The input –
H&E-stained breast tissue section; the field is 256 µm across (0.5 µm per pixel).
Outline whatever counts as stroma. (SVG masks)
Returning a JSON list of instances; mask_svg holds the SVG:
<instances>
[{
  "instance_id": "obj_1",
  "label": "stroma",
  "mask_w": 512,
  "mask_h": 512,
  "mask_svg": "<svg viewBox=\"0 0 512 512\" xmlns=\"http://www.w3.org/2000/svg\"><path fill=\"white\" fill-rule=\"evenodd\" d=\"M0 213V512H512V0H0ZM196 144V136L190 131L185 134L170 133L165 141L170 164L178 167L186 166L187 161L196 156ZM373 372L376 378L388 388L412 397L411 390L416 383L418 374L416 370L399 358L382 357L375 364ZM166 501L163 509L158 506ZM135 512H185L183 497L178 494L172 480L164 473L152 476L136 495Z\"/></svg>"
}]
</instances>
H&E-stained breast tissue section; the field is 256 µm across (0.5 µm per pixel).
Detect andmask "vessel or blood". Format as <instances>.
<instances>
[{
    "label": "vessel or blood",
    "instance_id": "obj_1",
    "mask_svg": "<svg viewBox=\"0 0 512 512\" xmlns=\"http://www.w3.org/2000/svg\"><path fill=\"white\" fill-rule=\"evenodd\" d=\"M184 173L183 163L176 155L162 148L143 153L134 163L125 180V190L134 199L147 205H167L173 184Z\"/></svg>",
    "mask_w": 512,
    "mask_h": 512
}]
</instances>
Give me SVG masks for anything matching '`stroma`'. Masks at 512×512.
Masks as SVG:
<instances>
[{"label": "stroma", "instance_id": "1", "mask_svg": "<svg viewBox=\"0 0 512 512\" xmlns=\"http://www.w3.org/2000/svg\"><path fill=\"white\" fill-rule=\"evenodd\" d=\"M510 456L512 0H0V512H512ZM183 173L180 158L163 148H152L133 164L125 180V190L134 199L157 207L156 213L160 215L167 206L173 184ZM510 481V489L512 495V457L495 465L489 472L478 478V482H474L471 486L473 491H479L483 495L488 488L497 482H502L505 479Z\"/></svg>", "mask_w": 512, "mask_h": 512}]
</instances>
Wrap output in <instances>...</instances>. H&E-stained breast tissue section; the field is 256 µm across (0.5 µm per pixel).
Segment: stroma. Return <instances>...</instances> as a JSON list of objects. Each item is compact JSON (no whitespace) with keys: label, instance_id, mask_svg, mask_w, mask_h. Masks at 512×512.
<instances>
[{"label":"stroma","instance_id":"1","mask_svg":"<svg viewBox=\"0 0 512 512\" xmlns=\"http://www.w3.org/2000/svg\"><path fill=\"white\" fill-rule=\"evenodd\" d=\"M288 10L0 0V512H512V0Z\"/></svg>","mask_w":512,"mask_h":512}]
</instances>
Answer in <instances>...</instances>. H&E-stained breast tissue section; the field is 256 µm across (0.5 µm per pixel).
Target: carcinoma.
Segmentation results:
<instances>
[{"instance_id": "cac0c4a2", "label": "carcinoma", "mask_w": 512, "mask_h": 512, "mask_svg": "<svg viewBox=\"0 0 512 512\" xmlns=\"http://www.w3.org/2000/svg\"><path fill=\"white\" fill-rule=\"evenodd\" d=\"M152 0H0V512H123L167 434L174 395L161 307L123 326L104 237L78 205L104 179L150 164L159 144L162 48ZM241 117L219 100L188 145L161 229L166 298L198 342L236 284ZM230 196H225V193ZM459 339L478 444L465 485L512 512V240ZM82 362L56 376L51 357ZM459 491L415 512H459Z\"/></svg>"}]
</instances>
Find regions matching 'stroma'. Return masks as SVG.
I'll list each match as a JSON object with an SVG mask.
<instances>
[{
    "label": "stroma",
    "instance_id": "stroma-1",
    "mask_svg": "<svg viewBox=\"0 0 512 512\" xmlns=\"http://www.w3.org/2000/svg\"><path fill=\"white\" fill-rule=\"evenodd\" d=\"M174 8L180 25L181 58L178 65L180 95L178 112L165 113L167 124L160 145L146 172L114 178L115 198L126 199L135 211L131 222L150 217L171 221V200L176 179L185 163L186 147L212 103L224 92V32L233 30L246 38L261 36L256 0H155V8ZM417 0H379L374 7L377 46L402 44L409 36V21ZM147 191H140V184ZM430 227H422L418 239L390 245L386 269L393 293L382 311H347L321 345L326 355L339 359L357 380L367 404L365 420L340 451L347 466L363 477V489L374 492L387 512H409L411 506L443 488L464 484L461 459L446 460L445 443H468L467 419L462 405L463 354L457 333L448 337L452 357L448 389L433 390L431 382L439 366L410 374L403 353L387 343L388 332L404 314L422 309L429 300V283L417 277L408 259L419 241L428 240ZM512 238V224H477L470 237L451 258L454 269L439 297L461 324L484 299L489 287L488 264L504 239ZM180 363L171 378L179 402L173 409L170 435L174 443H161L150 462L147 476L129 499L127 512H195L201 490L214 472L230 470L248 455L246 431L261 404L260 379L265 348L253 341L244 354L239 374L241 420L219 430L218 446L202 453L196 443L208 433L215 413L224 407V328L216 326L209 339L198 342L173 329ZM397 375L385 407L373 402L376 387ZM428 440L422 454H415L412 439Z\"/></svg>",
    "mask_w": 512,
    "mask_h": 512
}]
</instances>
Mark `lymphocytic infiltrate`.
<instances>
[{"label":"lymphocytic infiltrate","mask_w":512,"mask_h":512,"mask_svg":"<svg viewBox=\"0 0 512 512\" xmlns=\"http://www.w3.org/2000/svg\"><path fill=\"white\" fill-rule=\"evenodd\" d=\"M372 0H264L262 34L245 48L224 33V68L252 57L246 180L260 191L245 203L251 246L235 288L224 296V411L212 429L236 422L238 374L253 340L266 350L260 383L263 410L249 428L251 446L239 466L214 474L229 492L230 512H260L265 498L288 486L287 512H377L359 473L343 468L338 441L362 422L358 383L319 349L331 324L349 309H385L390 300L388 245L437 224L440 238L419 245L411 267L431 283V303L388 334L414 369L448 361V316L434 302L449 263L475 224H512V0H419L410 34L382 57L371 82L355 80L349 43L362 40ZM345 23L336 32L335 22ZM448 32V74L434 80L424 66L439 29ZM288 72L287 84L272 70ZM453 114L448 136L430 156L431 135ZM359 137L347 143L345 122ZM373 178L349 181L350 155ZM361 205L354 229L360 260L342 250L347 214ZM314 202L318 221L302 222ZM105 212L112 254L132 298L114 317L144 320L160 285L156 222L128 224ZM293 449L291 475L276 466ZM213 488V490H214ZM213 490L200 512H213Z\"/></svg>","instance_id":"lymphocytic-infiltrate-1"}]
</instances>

Set problem –
Set down every line of the listing above again, exactly as given.

Final result –
H&E-stained breast tissue section; the field is 256 µm across (0.5 µm per pixel).
Outline whatever counts as stroma. (SVG masks)
Returning a JSON list of instances; mask_svg holds the SVG:
<instances>
[{
  "instance_id": "obj_1",
  "label": "stroma",
  "mask_w": 512,
  "mask_h": 512,
  "mask_svg": "<svg viewBox=\"0 0 512 512\" xmlns=\"http://www.w3.org/2000/svg\"><path fill=\"white\" fill-rule=\"evenodd\" d=\"M0 213V512H512V0H0ZM196 144V136L190 131L185 134L170 133L165 141L170 164L178 167L186 166L187 161L196 156ZM373 372L376 378L388 388L412 397L411 390L416 383L418 374L416 370L399 358L382 357L375 364ZM166 501L163 509L158 506ZM135 512H185L183 497L178 494L172 480L164 473L152 476L136 495Z\"/></svg>"
}]
</instances>
H&E-stained breast tissue section; the field is 256 µm across (0.5 µm per pixel).
Detect andmask "vessel or blood". Format as <instances>.
<instances>
[{
    "label": "vessel or blood",
    "instance_id": "obj_1",
    "mask_svg": "<svg viewBox=\"0 0 512 512\" xmlns=\"http://www.w3.org/2000/svg\"><path fill=\"white\" fill-rule=\"evenodd\" d=\"M184 173L183 163L176 155L162 148L143 153L134 163L125 180V190L134 199L147 205H167L173 184Z\"/></svg>",
    "mask_w": 512,
    "mask_h": 512
}]
</instances>
Give me SVG masks for anything matching '`stroma`'. Masks at 512×512.
Masks as SVG:
<instances>
[{"label": "stroma", "instance_id": "1", "mask_svg": "<svg viewBox=\"0 0 512 512\" xmlns=\"http://www.w3.org/2000/svg\"><path fill=\"white\" fill-rule=\"evenodd\" d=\"M510 456L512 0H0V512H512ZM183 173L180 158L163 148H152L133 164L125 180V190L134 199L157 207L156 213L160 215L167 206L173 184ZM510 481V489L512 495V457L495 465L489 472L478 478V482H474L471 486L473 491H479L483 495L488 488L497 482H502L505 479Z\"/></svg>", "mask_w": 512, "mask_h": 512}]
</instances>
Wrap output in <instances>...</instances>. H&E-stained breast tissue section; the field is 256 µm across (0.5 µm per pixel).
Segment: stroma. Return <instances>...</instances> as a JSON list of objects. Each item is compact JSON (no whitespace) with keys: label, instance_id, mask_svg, mask_w, mask_h. Masks at 512×512.
<instances>
[{"label":"stroma","instance_id":"1","mask_svg":"<svg viewBox=\"0 0 512 512\" xmlns=\"http://www.w3.org/2000/svg\"><path fill=\"white\" fill-rule=\"evenodd\" d=\"M288 10L0 0V512H512V0Z\"/></svg>","mask_w":512,"mask_h":512}]
</instances>
Answer in <instances>...</instances>. H&E-stained breast tissue section; the field is 256 µm across (0.5 µm per pixel).
Target: carcinoma.
Segmentation results:
<instances>
[{"instance_id": "cac0c4a2", "label": "carcinoma", "mask_w": 512, "mask_h": 512, "mask_svg": "<svg viewBox=\"0 0 512 512\" xmlns=\"http://www.w3.org/2000/svg\"><path fill=\"white\" fill-rule=\"evenodd\" d=\"M152 0H0V512H123L167 434L174 395L161 307L123 326L104 237L78 205L104 179L150 164L159 144L162 48ZM241 117L219 100L188 145L161 229L166 298L198 342L236 284ZM230 196H225V193ZM459 339L478 444L465 485L512 512V240ZM82 362L56 376L51 357ZM459 491L415 512H459Z\"/></svg>"}]
</instances>
Find regions matching 'stroma'. Return masks as SVG.
I'll list each match as a JSON object with an SVG mask.
<instances>
[{
    "label": "stroma",
    "instance_id": "stroma-1",
    "mask_svg": "<svg viewBox=\"0 0 512 512\" xmlns=\"http://www.w3.org/2000/svg\"><path fill=\"white\" fill-rule=\"evenodd\" d=\"M174 8L180 25L181 58L178 65L180 95L178 112L165 113L167 124L160 145L146 172L114 178L115 198L126 199L135 211L131 222L150 217L171 221V200L176 179L185 163L186 147L212 103L224 92V32L233 30L246 38L261 36L256 0H155V8ZM417 0H379L374 7L377 46L402 44L409 36V21ZM147 191H140V184ZM430 227H422L418 239L390 245L386 269L393 293L382 311H347L321 345L326 355L339 359L357 380L367 404L365 420L340 451L347 466L363 477V489L374 492L387 512H409L411 506L443 488L464 484L461 459L446 460L445 443H468L467 419L462 405L463 354L457 333L448 337L452 357L448 389L433 390L431 382L439 366L410 374L403 353L387 343L388 332L404 314L422 309L429 300V283L417 277L408 259L419 241L428 240ZM512 238V224H477L470 237L451 258L454 269L439 297L461 324L484 299L489 287L488 264L504 239ZM180 363L171 378L179 402L173 409L170 435L174 443H161L150 462L147 476L129 499L127 512H195L201 490L214 472L230 470L248 455L246 431L261 404L260 379L265 348L253 341L244 354L239 374L241 420L219 430L218 446L202 453L196 443L208 433L215 413L224 407V328L216 326L209 339L198 342L173 329ZM397 375L385 407L373 402L376 387ZM428 440L422 454H415L412 439Z\"/></svg>",
    "mask_w": 512,
    "mask_h": 512
}]
</instances>
Mark `lymphocytic infiltrate`.
<instances>
[{"label":"lymphocytic infiltrate","mask_w":512,"mask_h":512,"mask_svg":"<svg viewBox=\"0 0 512 512\" xmlns=\"http://www.w3.org/2000/svg\"><path fill=\"white\" fill-rule=\"evenodd\" d=\"M372 0H264L262 34L245 48L224 33V68L252 57L246 180L260 191L245 203L251 246L235 288L224 296V411L212 429L236 422L238 374L253 340L266 350L260 383L263 410L249 428L251 446L239 466L214 474L229 492L230 512H260L265 498L288 486L287 512H377L359 473L343 468L338 441L362 422L358 383L319 349L331 324L349 309H385L390 300L388 245L437 224L440 238L419 245L411 267L431 283V303L388 334L414 369L448 361V316L434 302L449 263L475 224H512V0H419L410 34L382 57L371 82L355 80L349 43L362 40ZM345 23L336 32L335 22ZM448 32V74L434 80L424 66L439 29ZM288 72L287 84L272 70ZM453 114L448 136L430 156L431 135ZM359 137L347 143L345 122ZM373 178L349 181L350 155ZM361 205L354 229L360 260L342 250L347 214ZM314 202L318 221L302 222ZM105 212L112 254L132 298L114 317L144 320L160 285L156 222L128 224ZM293 449L291 475L276 466ZM213 488V490H214ZM213 490L200 512H213Z\"/></svg>","instance_id":"lymphocytic-infiltrate-1"}]
</instances>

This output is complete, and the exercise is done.